▶ [TASK] Lines of the listing below that contain the string "turquoise" are to be returned.

▶ [DATA FOR THIS TASK]
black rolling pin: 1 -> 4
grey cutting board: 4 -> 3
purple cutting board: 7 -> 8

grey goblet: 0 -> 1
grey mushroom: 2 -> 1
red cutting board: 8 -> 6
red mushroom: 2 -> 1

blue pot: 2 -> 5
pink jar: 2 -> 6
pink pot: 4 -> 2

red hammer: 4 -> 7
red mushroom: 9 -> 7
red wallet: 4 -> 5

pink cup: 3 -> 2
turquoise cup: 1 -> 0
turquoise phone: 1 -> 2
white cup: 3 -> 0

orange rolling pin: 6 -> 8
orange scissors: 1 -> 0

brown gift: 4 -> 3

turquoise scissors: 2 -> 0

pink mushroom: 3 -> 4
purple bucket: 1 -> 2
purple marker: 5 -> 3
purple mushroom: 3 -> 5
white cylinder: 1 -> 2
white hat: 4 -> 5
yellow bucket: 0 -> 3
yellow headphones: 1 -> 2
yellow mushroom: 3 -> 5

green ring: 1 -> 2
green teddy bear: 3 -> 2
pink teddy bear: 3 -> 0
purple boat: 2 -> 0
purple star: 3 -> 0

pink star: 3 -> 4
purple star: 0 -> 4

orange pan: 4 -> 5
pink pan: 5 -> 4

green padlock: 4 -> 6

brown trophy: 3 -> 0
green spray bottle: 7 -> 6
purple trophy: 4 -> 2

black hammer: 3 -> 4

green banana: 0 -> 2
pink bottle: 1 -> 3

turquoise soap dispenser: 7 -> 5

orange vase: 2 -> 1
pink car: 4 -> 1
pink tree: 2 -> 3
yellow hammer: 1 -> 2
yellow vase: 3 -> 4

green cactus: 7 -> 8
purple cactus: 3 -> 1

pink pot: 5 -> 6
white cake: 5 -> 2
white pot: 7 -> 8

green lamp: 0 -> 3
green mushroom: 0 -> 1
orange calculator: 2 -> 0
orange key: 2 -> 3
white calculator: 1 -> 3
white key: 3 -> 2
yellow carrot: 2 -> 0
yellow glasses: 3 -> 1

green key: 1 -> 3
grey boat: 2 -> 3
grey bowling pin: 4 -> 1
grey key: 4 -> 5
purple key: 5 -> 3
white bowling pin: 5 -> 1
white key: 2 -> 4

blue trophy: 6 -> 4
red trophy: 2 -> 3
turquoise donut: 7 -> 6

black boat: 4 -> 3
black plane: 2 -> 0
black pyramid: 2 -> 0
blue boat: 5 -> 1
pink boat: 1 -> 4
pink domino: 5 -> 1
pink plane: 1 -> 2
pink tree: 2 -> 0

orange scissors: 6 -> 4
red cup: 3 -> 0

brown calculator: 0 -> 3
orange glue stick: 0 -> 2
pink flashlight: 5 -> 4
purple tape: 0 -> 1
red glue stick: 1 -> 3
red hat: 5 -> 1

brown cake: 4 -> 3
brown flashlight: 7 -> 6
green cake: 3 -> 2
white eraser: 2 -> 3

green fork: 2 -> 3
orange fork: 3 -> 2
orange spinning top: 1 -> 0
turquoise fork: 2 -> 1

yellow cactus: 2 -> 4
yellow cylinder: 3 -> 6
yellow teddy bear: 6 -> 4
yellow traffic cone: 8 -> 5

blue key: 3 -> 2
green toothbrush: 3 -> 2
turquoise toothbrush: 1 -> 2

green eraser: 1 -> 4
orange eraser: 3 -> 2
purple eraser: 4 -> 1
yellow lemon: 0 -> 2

▶ [EXERCISE RESULT]
turquoise cup: 1 -> 0
turquoise phone: 1 -> 2
turquoise scissors: 2 -> 0
turquoise soap dispenser: 7 -> 5
turquoise donut: 7 -> 6
turquoise fork: 2 -> 1
turquoise toothbrush: 1 -> 2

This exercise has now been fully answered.